Records for pointing at text and elements:
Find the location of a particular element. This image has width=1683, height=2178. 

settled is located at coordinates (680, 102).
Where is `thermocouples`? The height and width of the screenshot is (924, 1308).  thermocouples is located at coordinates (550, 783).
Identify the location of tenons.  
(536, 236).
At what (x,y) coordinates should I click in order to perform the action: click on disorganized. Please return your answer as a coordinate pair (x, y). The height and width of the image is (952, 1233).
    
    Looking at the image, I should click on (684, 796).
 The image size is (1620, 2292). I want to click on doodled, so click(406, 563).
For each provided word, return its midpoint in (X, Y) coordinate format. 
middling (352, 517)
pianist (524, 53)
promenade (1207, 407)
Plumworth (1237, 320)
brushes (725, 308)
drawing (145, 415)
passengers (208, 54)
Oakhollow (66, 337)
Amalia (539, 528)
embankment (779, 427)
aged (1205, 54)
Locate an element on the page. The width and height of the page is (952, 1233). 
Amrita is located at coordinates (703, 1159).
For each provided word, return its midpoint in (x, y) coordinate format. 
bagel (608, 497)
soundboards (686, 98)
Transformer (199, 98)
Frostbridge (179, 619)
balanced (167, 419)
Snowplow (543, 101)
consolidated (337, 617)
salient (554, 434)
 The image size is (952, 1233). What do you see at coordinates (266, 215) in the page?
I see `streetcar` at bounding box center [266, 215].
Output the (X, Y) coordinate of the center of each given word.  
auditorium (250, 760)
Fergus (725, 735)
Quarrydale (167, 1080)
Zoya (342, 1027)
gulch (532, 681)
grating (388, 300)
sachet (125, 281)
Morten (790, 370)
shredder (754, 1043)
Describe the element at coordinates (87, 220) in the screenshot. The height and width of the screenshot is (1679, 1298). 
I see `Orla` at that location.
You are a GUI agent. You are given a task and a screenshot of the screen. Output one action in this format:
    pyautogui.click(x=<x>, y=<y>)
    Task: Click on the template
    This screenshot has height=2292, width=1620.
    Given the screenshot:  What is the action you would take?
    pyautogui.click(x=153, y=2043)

### Task details:
Reproduce all of the records above line for line, without altering a single character.

### Finished exercise:
Find the location of a particular element. This image has width=1683, height=2178. 

settled is located at coordinates (680, 102).
Where is `thermocouples`? The height and width of the screenshot is (924, 1308).  thermocouples is located at coordinates (550, 783).
Identify the location of tenons.  
(536, 236).
At what (x,y) coordinates should I click in order to perform the action: click on disorganized. Please return your answer as a coordinate pair (x, y). The height and width of the image is (952, 1233).
    
    Looking at the image, I should click on (684, 796).
 The image size is (1620, 2292). I want to click on doodled, so click(406, 563).
For each provided word, return its midpoint in (X, Y) coordinate format. 
middling (352, 517)
pianist (524, 53)
promenade (1207, 407)
Plumworth (1237, 320)
brushes (725, 308)
drawing (145, 415)
passengers (208, 54)
Oakhollow (66, 337)
Amalia (539, 528)
embankment (779, 427)
aged (1205, 54)
Locate an element on the page. The width and height of the page is (952, 1233). 
Amrita is located at coordinates (703, 1159).
For each provided word, return its midpoint in (x, y) coordinate format. 
bagel (608, 497)
soundboards (686, 98)
Transformer (199, 98)
Frostbridge (179, 619)
balanced (167, 419)
Snowplow (543, 101)
consolidated (337, 617)
salient (554, 434)
 The image size is (952, 1233). What do you see at coordinates (266, 215) in the page?
I see `streetcar` at bounding box center [266, 215].
Output the (X, Y) coordinate of the center of each given word.  
auditorium (250, 760)
Fergus (725, 735)
Quarrydale (167, 1080)
Zoya (342, 1027)
gulch (532, 681)
grating (388, 300)
sachet (125, 281)
Morten (790, 370)
shredder (754, 1043)
Describe the element at coordinates (87, 220) in the screenshot. The height and width of the screenshot is (1679, 1298). 
I see `Orla` at that location.
You are a GUI agent. You are given a task and a screenshot of the screen. Output one action in this format:
    pyautogui.click(x=<x>, y=<y>)
    Task: Click on the template
    This screenshot has height=2292, width=1620.
    Given the screenshot:  What is the action you would take?
    pyautogui.click(x=153, y=2043)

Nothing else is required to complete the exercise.